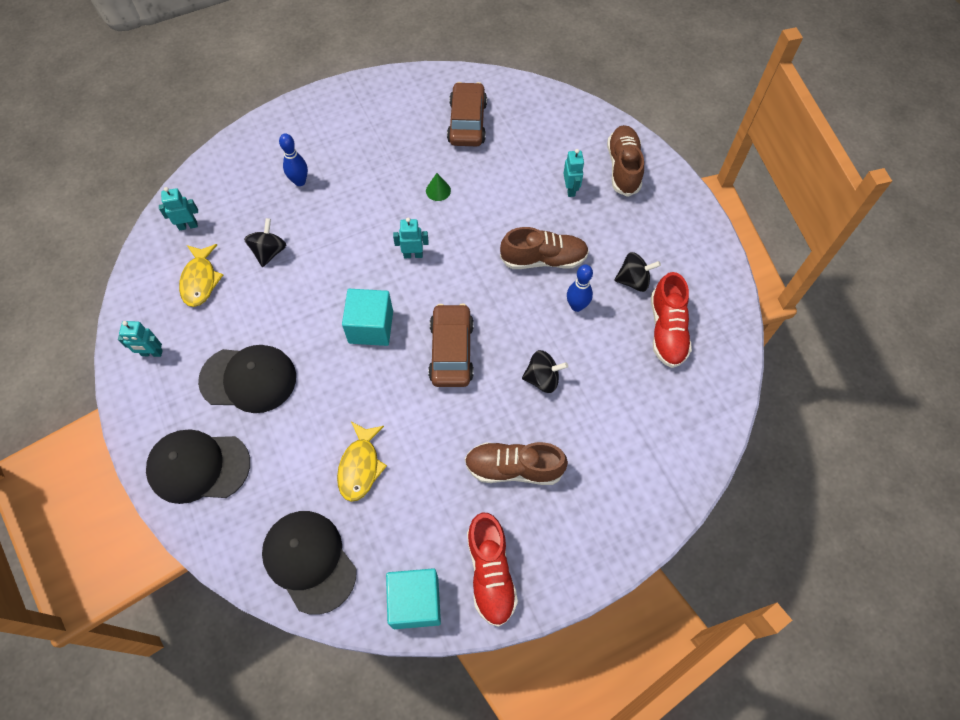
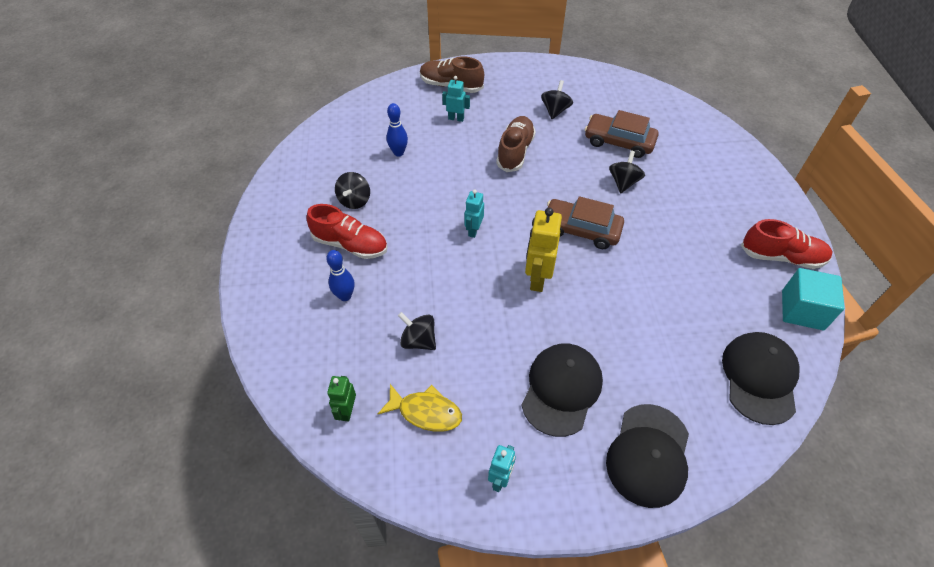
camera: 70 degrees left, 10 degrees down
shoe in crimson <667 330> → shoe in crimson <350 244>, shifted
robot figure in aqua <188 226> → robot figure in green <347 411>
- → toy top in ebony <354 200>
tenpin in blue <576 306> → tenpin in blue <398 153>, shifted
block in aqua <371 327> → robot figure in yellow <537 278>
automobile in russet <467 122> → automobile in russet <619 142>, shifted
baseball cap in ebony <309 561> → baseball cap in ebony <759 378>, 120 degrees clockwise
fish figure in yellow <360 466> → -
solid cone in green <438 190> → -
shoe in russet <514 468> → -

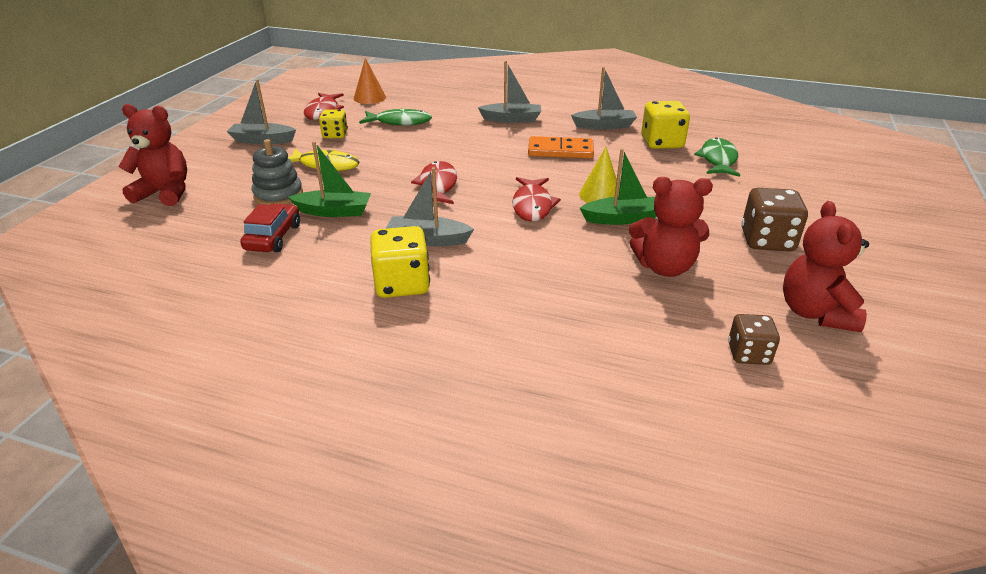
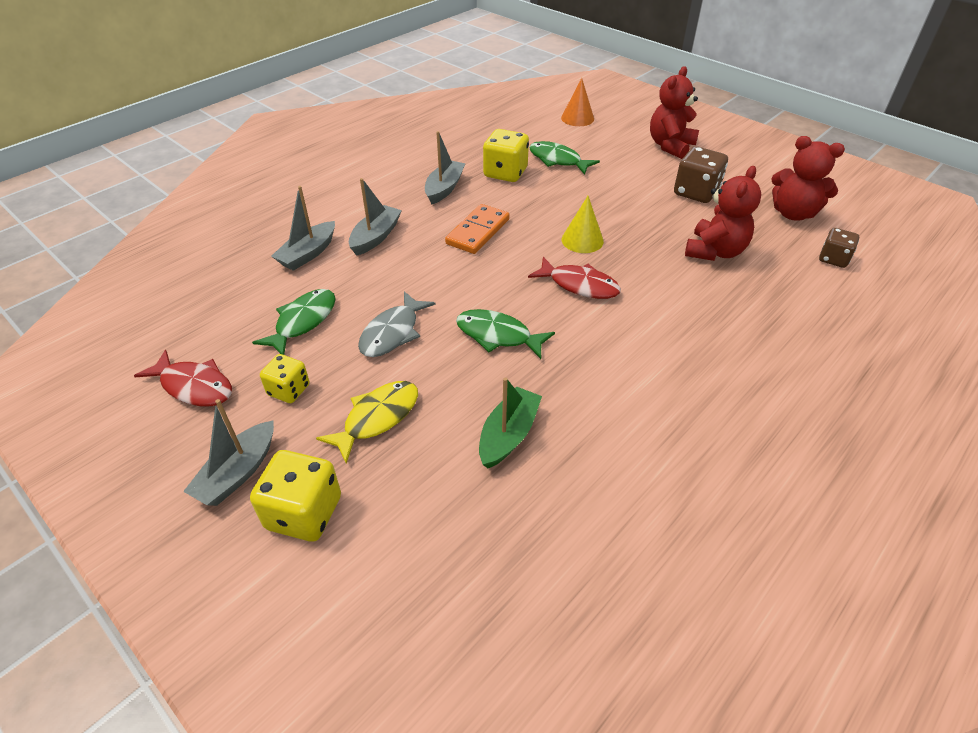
camera: 65 degrees left, 10 degrees up
game die in yellow <402 284> → game die in yellow <304 513>, shifted
toy boat in grey <428 239> → toy boat in grey <308 254>, shifted
- → fish figure in grey <393 333>
fish figure in crimson <437 186> → fish figure in green <498 335>
solid cone in orange-coloured <369 97> → solid cone in orange-coloured <577 118>, shifted
teddy bear in crimson <165 193> → teddy bear in crimson <670 146>, shifted
automobile in crimson <273 237> → -
stacking rings in grey <278 195> → -
toy boat in green <622 218> → -

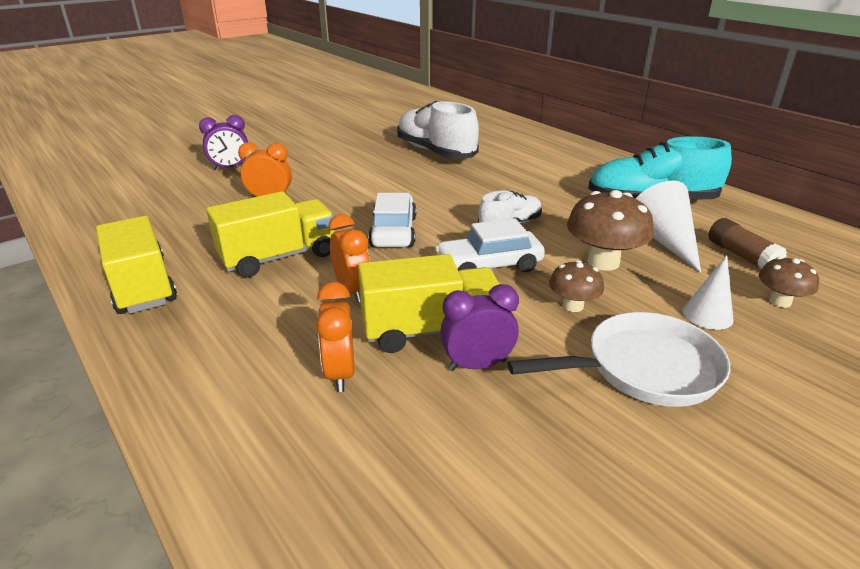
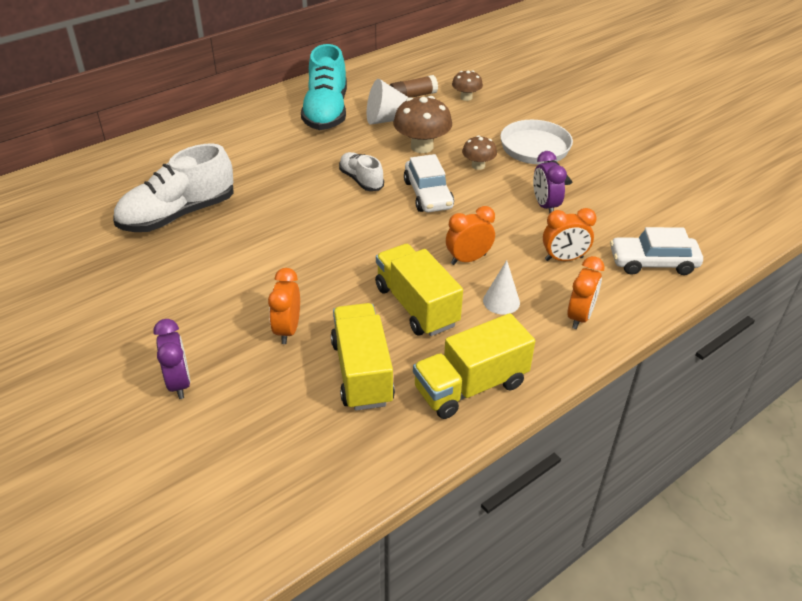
camera: 90 degrees left, 10 degrees up
toy truck in yellow <431 330> → toy truck in yellow <362 372>, shifted
solid cone in snow-white <707 315> → solid cone in snow-white <501 301>, shifted
- → alarm clock in orange-coloured <579 316>
automobile in snow-white <393 231> → automobile in snow-white <653 263>, shifted

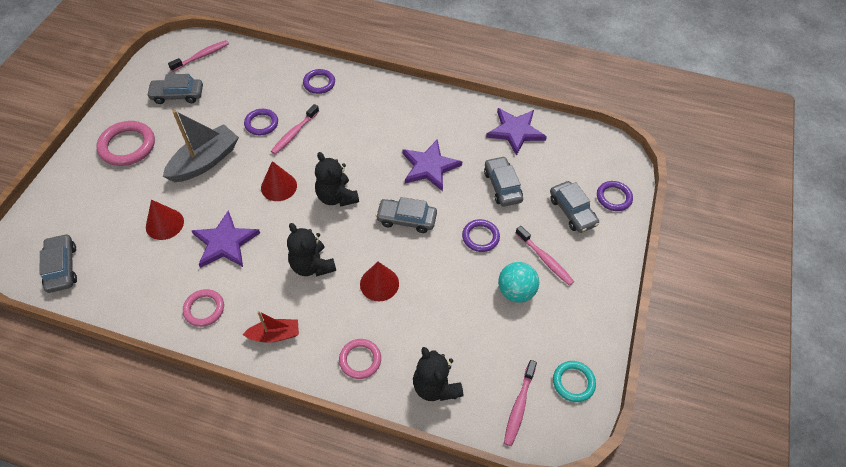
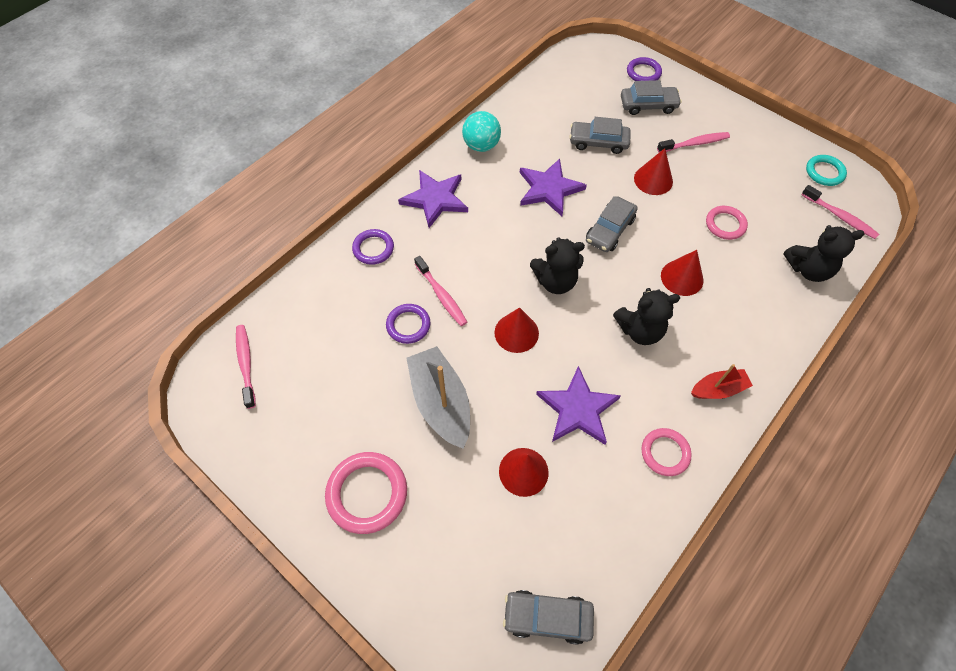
camera: 65 degrees left, 5 degrees up
star in purple <515 131> → star in purple <435 199>, shifted
ball in aqua <515 291> → ball in aqua <481 145>, shifted
torus in purple <480 237> → solid cone in crimson <653 180>
toy boat in crimson <275 335> → toy boat in crimson <718 389>, 60 degrees clockwise
torus in rosy <360 360> → torus in rosy <725 224>, shifted
automobile in grey <177 95> → -

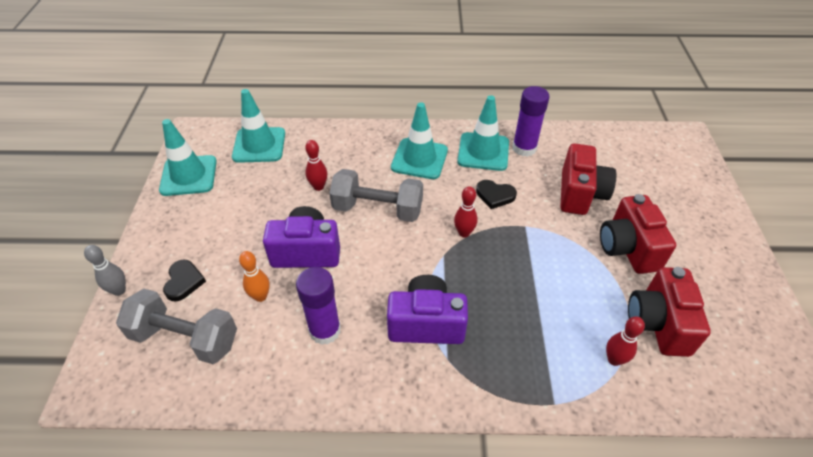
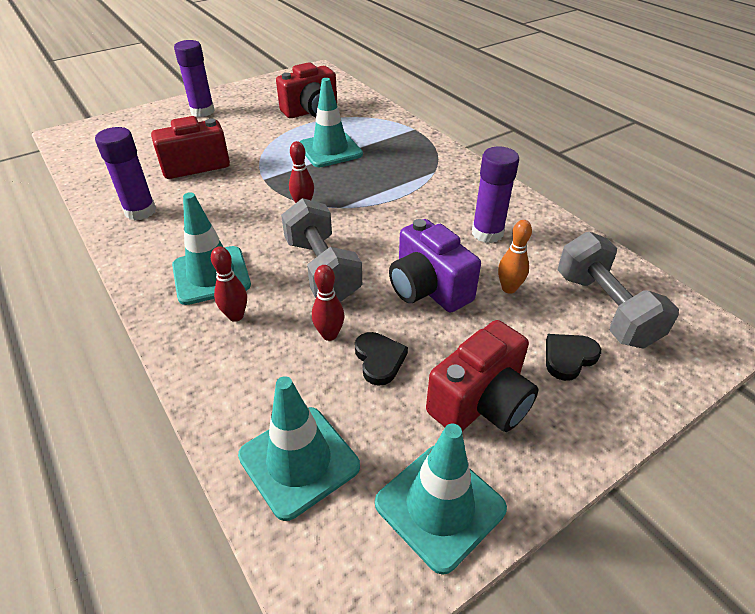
camera: 125 degrees left, 5 degrees down
- → glue in purple <202 111>
tenpin in crimson <614 359> → tenpin in crimson <236 316>, shifted
traffic cone in aqua <483 152> → traffic cone in aqua <330 150>, shifted
heart shape in ebony <495 195> → heart shape in ebony <379 360>, shifted
camera in crimson <628 248> → camera in crimson <481 402>, shifted
tenpin in grey <119 290> → -
camera in purple <426 323> → -

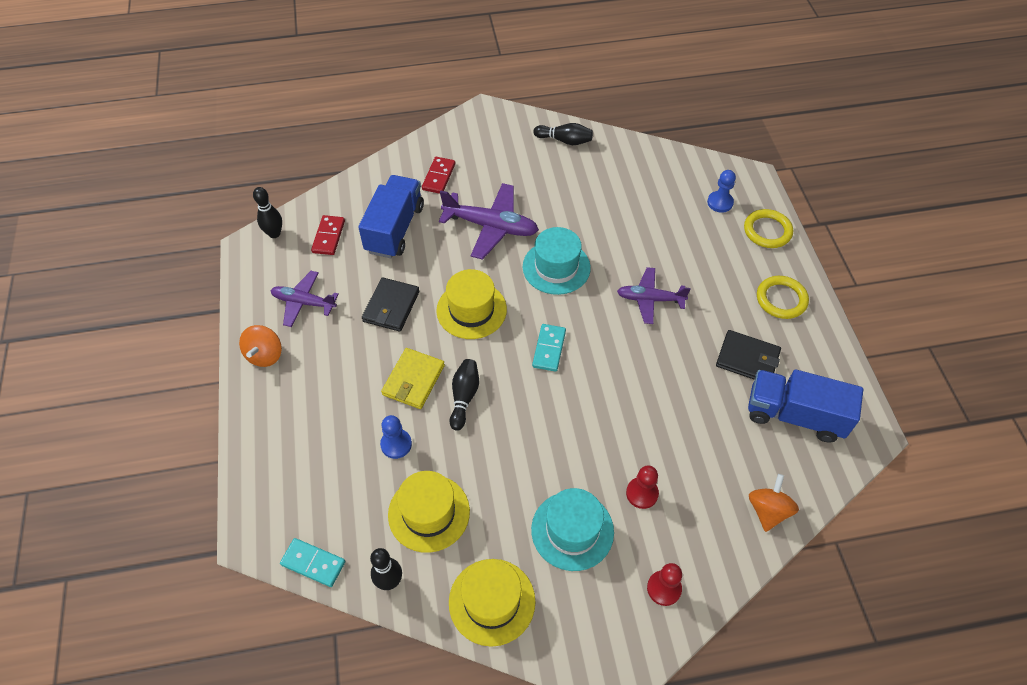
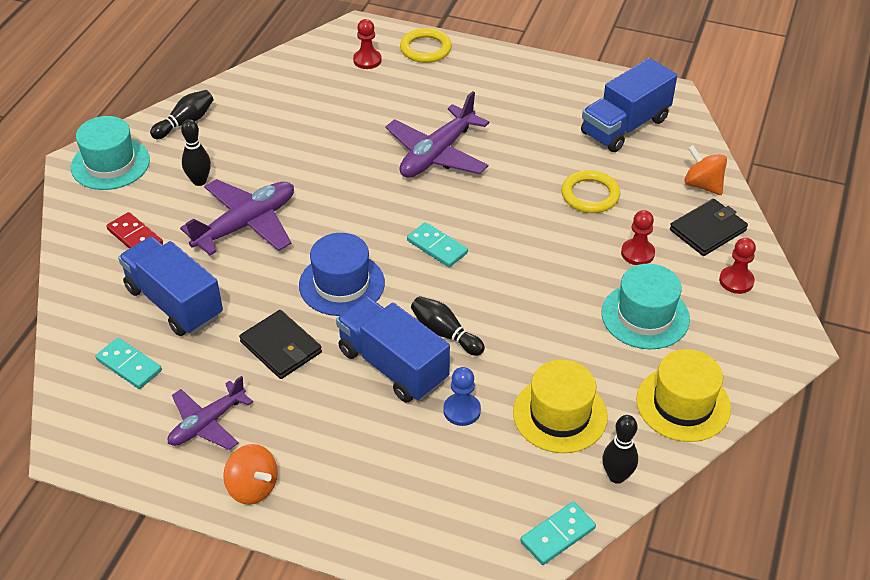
camera: 60 degrees left, 10 degrees down
tall hat in aqua <556 267> → tall hat in aqua <110 164>, shifted
domino tile in crimson <329 236> → domino tile in aqua <129 365>
tenpin in ebony <274 233> → tenpin in ebony <199 181>, shifted
tall hat in yellow <471 310> → tall hat in blue <341 284>
billfold in yellow <413 380> → toy truck in blue <393 366>
chess pawn in blue <720 202> → chess pawn in crimson <367 60>
aeroplane in purple <650 299> → aeroplane in purple <437 154>, x1.53
torus in yellow <781 299> → torus in yellow <590 195>, shifted
billfold in ebony <747 359> → billfold in ebony <708 230>, shifted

TASK DIRECTIONS -
Within the material, how many lines hold the word "robot"? Only the number is needed.

SOLUTION TO THIS TASK -
2